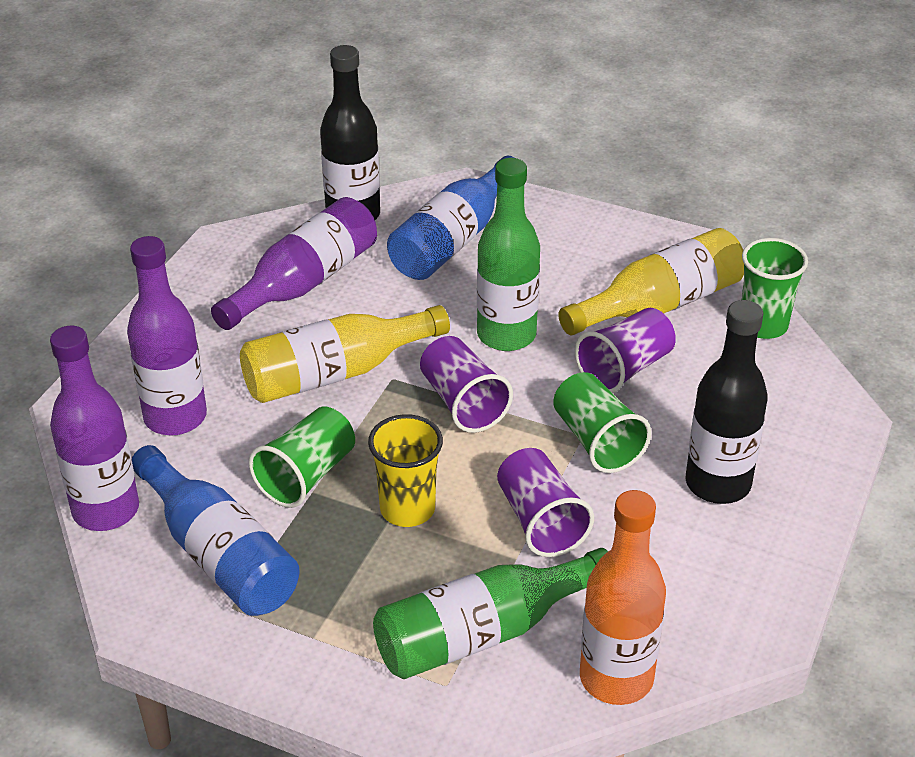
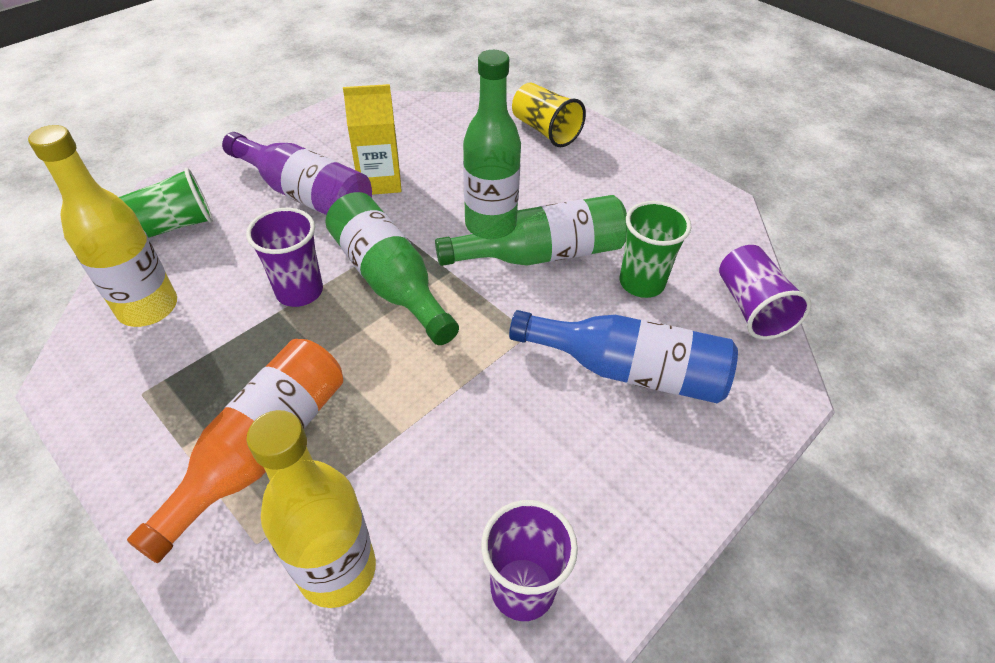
black bottle: 2 -> 0
blue bottle: 2 -> 1
green bottle: 2 -> 3
green cup: 3 -> 2
purple bottle: 3 -> 1
yellow carton: 0 -> 1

= What is expected =
Copying should begin at the line containing "blue bottle: 2 -> 1" and end at the last line of the material, with every line in between reproduced exactly.

= Expected answer =
blue bottle: 2 -> 1
green bottle: 2 -> 3
green cup: 3 -> 2
purple bottle: 3 -> 1
yellow carton: 0 -> 1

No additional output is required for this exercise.